#### WHAT THIS TASK INVOLVES:
Every record below should appear in your answer, copied exactly.
%%
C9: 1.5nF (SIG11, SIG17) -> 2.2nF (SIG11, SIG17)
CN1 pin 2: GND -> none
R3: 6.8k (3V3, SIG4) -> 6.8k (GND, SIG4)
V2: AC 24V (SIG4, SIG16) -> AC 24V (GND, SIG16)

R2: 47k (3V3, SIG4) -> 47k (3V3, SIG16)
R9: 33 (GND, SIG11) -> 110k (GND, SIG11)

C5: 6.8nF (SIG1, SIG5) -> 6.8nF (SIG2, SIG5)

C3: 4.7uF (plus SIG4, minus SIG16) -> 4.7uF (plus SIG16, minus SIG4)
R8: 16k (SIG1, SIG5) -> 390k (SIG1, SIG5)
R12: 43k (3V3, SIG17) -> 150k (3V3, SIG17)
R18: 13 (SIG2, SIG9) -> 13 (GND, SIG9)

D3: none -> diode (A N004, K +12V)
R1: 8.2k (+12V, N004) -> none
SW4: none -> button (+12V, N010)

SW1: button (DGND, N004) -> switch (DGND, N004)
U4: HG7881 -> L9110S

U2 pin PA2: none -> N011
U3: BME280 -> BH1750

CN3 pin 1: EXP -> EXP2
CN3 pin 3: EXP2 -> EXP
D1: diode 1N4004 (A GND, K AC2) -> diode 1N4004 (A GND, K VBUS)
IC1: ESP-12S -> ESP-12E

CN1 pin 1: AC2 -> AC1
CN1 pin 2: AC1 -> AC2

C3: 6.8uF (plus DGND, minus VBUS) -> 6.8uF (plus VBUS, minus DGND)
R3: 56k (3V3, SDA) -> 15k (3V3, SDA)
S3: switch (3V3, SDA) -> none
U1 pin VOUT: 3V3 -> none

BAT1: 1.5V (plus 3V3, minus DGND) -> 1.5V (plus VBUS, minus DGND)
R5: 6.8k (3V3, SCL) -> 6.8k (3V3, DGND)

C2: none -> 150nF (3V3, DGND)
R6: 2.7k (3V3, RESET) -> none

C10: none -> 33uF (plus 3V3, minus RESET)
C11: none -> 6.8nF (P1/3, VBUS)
%%
#### REPLY:
C9: 1.5nF (SIG11, SIG17) -> 2.2nF (SIG11, SIG17)
CN1 pin 2: GND -> none
R3: 6.8k (3V3, SIG4) -> 6.8k (GND, SIG4)
V2: AC 24V (SIG4, SIG16) -> AC 24V (GND, SIG16)

R2: 47k (3V3, SIG4) -> 47k (3V3, SIG16)
R9: 33 (GND, SIG11) -> 110k (GND, SIG11)

C5: 6.8nF (SIG1, SIG5) -> 6.8nF (SIG2, SIG5)

C3: 4.7uF (plus SIG4, minus SIG16) -> 4.7uF (plus SIG16, minus SIG4)
R8: 16k (SIG1, SIG5) -> 390k (SIG1, SIG5)
R12: 43k (3V3, SIG17) -> 150k (3V3, SIG17)
R18: 13 (SIG2, SIG9) -> 13 (GND, SIG9)

D3: none -> diode (A N004, K +12V)
R1: 8.2k (+12V, N004) -> none
SW4: none -> button (+12V, N010)

SW1: button (DGND, N004) -> switch (DGND, N004)
U4: HG7881 -> L9110S

U2 pin PA2: none -> N011
U3: BME280 -> BH1750

CN3 pin 1: EXP -> EXP2
CN3 pin 3: EXP2 -> EXP
D1: diode 1N4004 (A GND, K AC2) -> diode 1N4004 (A GND, K VBUS)
IC1: ESP-12S -> ESP-12E

CN1 pin 1: AC2 -> AC1
CN1 pin 2: AC1 -> AC2

C3: 6.8uF (plus DGND, minus VBUS) -> 6.8uF (plus VBUS, minus DGND)
R3: 56k (3V3, SDA) -> 15k (3V3, SDA)
S3: switch (3V3, SDA) -> none
U1 pin VOUT: 3V3 -> none

BAT1: 1.5V (plus 3V3, minus DGND) -> 1.5V (plus VBUS, minus DGND)
R5: 6.8k (3V3, SCL) -> 6.8k (3V3, DGND)

C2: none -> 150nF (3V3, DGND)
R6: 2.7k (3V3, RESET) -> none

C10: none -> 33uF (plus 3V3, minus RESET)
C11: none -> 6.8nF (P1/3, VBUS)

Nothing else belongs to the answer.